*Given information*:
↓
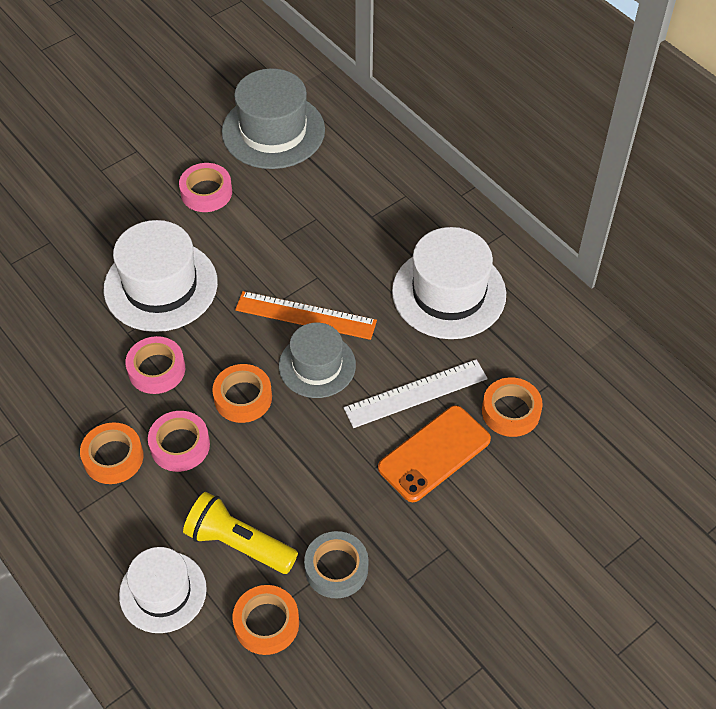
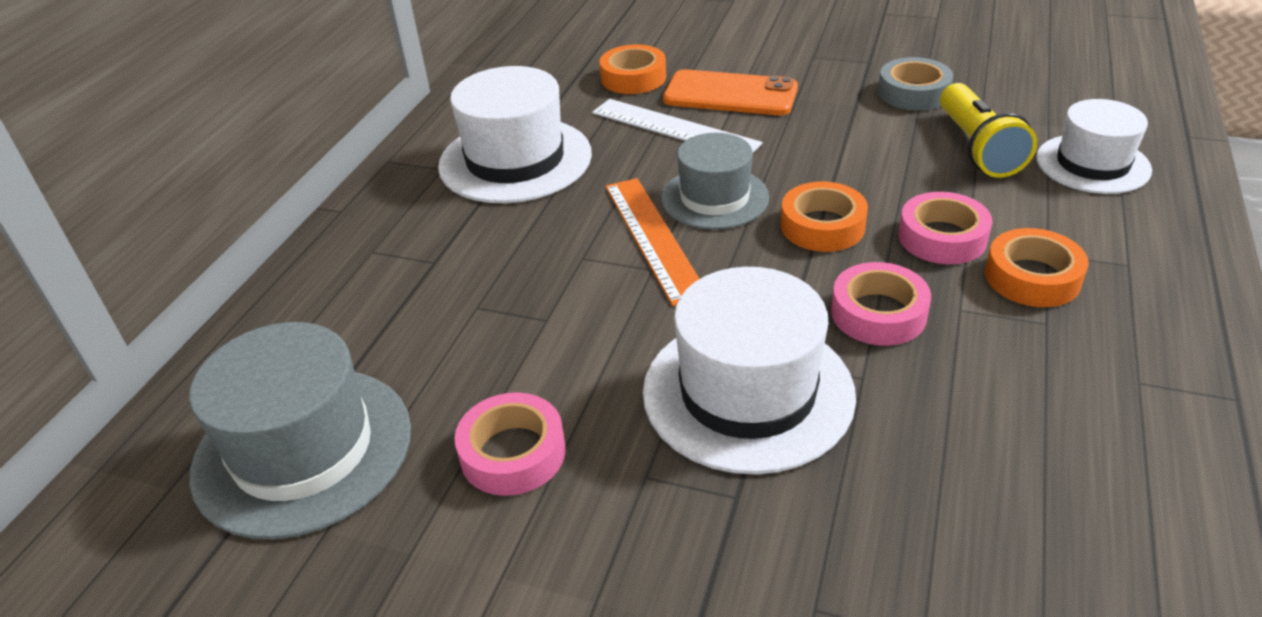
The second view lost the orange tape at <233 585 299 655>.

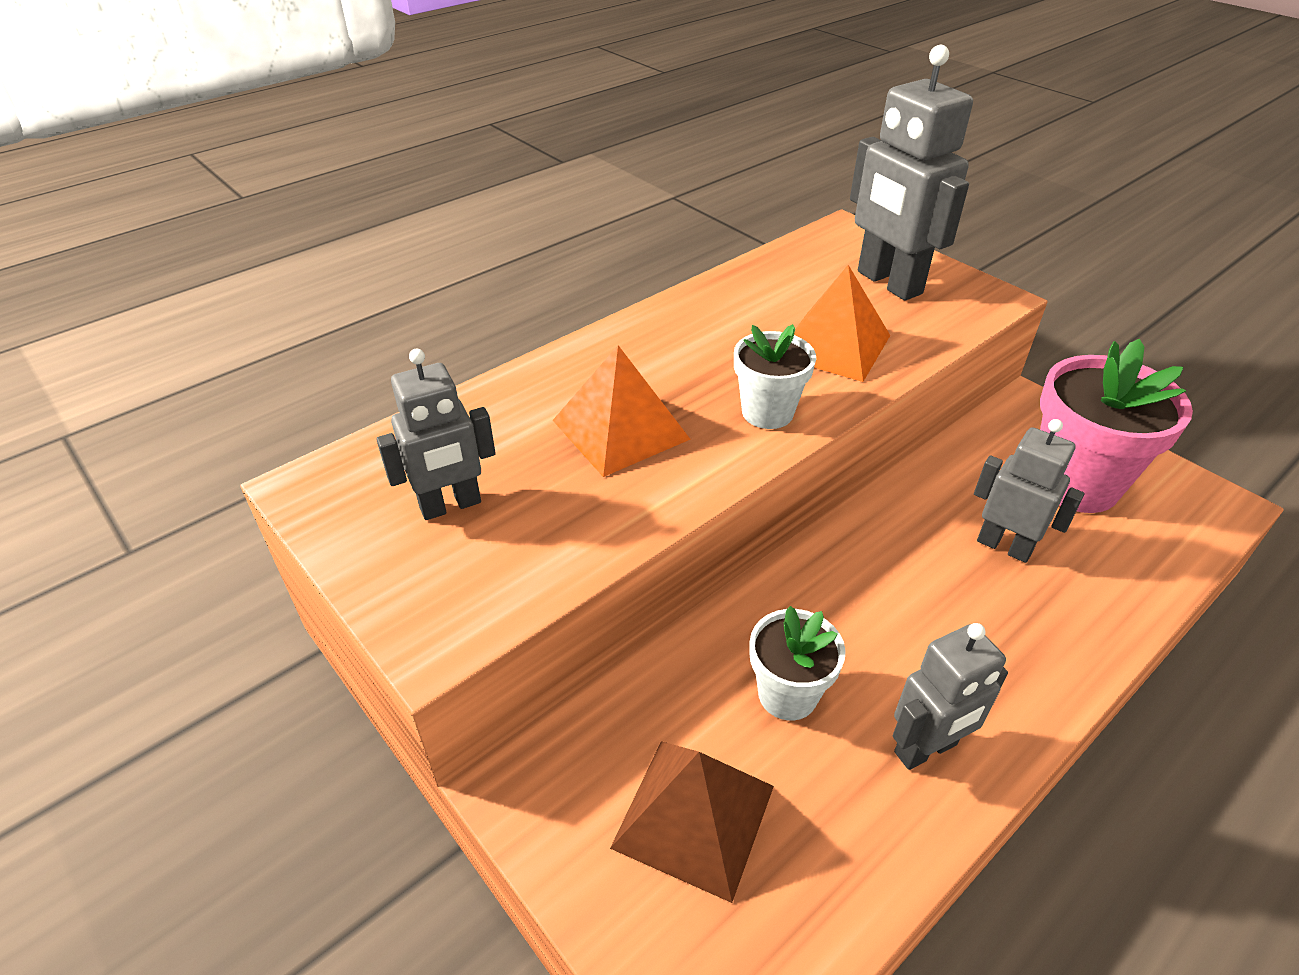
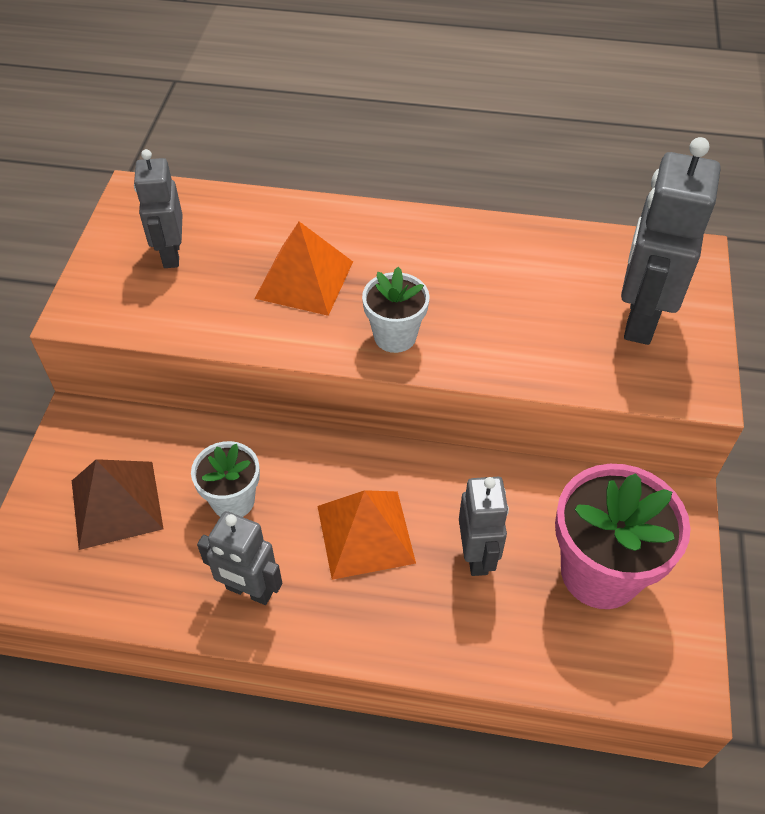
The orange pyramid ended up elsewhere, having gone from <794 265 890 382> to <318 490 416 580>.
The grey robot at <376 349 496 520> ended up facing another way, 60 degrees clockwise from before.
↑
Retype the listing exactly. Leave the pictures out.

*Task output*:
The second view lost the orange tape at <233 585 299 655>.

The orange pyramid ended up elsewhere, having gone from <794 265 890 382> to <318 490 416 580>.
The grey robot at <376 349 496 520> ended up facing another way, 60 degrees clockwise from before.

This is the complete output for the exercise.